Assignment: Your answer should be one number: the count of lines in the data below that include "CrimsonCookingPot".

Supplied records:
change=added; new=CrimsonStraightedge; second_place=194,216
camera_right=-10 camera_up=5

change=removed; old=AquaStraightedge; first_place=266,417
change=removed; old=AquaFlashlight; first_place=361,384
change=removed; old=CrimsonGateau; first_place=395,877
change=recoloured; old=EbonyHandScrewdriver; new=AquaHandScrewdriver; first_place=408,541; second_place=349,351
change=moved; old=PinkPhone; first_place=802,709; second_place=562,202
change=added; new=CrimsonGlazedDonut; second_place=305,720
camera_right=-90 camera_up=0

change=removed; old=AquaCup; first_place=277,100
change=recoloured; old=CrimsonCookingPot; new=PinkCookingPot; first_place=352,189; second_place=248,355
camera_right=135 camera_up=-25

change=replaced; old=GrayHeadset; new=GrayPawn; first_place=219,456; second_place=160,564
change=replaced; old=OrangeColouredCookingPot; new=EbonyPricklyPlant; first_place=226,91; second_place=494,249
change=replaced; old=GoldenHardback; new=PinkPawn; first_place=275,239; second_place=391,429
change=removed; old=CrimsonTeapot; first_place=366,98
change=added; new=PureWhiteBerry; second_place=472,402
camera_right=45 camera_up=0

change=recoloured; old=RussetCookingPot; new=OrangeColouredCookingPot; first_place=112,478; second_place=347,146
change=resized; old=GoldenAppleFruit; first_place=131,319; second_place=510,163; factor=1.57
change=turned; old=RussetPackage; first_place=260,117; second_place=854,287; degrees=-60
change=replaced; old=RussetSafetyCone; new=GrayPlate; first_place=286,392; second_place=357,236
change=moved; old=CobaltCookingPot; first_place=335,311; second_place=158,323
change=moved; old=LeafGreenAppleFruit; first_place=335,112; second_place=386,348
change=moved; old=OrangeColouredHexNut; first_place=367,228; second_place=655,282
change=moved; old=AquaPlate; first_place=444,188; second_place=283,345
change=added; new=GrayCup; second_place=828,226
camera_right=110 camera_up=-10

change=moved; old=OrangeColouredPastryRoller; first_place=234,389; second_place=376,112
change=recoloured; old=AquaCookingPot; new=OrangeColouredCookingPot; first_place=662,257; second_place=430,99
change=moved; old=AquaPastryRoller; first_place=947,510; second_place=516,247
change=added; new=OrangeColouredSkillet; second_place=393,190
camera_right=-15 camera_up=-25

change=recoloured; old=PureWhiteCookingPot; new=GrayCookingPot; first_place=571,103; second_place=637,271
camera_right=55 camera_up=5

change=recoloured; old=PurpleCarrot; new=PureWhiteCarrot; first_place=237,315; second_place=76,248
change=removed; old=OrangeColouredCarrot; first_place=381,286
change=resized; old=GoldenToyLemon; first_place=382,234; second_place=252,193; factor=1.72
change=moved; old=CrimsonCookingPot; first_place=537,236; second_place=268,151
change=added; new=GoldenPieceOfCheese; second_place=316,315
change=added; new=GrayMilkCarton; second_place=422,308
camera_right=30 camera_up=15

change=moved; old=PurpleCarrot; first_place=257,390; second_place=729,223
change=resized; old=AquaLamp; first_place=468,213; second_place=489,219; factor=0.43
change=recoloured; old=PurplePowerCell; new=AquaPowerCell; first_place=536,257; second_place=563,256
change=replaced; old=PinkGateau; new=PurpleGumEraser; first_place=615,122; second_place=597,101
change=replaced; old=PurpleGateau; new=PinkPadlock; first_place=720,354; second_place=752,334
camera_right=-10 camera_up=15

Task answer: 2